DATASET EXTRACT: Begin

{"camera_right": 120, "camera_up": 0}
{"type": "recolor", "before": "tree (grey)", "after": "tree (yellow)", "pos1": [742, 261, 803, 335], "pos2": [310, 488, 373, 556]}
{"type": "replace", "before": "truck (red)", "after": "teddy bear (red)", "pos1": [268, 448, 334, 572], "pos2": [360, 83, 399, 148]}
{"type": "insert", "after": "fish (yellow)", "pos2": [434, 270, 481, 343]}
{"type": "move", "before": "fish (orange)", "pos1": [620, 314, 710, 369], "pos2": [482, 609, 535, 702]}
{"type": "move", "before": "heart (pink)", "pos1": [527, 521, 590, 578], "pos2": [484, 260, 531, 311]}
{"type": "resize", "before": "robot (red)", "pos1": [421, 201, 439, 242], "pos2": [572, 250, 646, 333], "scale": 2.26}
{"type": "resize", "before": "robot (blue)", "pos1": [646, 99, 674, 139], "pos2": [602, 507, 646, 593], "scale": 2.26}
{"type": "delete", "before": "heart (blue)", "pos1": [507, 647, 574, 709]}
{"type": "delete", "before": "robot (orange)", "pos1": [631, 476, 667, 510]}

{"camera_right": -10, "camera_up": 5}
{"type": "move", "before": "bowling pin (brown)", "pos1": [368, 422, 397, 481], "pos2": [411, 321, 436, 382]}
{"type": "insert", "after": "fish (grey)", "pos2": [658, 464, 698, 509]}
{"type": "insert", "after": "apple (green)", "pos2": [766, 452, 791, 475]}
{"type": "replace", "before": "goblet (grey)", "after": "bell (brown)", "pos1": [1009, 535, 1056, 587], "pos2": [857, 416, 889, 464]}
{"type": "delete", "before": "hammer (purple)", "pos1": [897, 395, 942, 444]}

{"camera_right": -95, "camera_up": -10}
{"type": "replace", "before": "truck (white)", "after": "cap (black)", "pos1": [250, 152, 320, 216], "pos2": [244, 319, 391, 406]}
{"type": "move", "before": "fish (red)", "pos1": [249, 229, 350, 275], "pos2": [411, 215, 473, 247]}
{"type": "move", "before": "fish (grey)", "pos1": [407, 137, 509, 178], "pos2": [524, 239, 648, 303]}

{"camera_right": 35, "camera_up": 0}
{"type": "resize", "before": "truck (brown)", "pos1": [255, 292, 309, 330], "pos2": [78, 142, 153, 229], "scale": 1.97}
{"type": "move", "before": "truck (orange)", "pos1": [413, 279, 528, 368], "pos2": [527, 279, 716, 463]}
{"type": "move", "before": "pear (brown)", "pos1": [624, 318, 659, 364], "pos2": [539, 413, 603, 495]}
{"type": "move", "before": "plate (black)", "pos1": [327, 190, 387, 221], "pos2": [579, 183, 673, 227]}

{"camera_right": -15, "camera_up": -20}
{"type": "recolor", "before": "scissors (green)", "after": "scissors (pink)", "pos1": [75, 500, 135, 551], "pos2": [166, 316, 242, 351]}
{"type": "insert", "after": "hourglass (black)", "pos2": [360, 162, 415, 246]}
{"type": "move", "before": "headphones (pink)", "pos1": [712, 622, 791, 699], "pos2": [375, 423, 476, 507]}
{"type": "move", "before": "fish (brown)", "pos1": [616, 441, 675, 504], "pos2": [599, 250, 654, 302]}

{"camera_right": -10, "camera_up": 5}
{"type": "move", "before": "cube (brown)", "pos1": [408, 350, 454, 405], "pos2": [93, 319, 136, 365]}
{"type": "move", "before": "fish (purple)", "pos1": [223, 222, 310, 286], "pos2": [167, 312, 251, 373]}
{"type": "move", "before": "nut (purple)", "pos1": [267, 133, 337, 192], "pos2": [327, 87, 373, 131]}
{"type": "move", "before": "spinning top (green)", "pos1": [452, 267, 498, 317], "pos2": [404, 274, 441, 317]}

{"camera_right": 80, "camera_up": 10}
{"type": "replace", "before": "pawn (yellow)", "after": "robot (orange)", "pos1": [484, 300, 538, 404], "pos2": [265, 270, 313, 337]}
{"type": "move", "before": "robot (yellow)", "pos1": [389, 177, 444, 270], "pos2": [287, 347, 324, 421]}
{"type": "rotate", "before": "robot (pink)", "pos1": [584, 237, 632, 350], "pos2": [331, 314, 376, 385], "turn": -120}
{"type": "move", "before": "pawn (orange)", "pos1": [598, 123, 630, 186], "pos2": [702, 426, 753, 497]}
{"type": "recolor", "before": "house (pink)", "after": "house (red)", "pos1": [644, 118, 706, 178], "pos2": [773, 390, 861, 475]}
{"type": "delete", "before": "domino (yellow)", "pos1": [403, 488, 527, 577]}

DATASET EXTRACT: End

#### TASK PROMPT:
In the records above, locate every line with the string "blue" and copy it.

#### SOLUTION:
{"type": "resize", "before": "robot (blue)", "pos1": [646, 99, 674, 139], "pos2": [602, 507, 646, 593], "scale": 2.26}
{"type": "delete", "before": "heart (blue)", "pos1": [507, 647, 574, 709]}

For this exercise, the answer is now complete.